● **EXERCISE**
All lines below containing the string "rectangle" are to be copied.

● **Before-and-after coordinate records**
******

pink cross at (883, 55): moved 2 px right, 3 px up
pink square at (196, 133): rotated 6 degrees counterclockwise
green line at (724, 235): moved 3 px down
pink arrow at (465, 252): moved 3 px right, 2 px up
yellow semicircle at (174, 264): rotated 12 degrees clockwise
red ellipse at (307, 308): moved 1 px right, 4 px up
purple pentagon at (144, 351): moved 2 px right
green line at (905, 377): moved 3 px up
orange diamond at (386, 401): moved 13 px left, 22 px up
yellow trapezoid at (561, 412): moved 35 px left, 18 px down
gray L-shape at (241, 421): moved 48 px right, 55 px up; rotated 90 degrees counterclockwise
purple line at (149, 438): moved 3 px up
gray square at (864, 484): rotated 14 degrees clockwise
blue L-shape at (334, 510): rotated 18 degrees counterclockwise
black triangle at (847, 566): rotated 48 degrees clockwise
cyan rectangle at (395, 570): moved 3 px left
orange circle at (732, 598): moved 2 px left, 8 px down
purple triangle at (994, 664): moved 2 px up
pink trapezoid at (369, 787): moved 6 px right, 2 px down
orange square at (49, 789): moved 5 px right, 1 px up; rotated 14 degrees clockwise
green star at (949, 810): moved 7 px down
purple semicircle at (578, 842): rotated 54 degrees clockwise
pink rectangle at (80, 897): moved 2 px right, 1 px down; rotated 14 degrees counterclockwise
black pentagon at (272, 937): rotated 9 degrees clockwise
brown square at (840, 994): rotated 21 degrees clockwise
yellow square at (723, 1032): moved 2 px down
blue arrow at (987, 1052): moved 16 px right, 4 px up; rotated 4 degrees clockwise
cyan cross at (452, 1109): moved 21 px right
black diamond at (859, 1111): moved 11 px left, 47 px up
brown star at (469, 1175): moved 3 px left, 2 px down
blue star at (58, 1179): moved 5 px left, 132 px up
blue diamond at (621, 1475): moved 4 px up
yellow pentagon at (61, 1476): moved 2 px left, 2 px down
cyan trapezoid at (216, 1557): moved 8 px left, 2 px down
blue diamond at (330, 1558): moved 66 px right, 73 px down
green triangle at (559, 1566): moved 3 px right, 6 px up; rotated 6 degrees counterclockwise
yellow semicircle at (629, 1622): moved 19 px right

******

● **EXERCISE RESULT**
cyan rectangle at (395, 570): moved 3 px left
pink rectangle at (80, 897): moved 2 px right, 1 px down; rotated 14 degrees counterclockwise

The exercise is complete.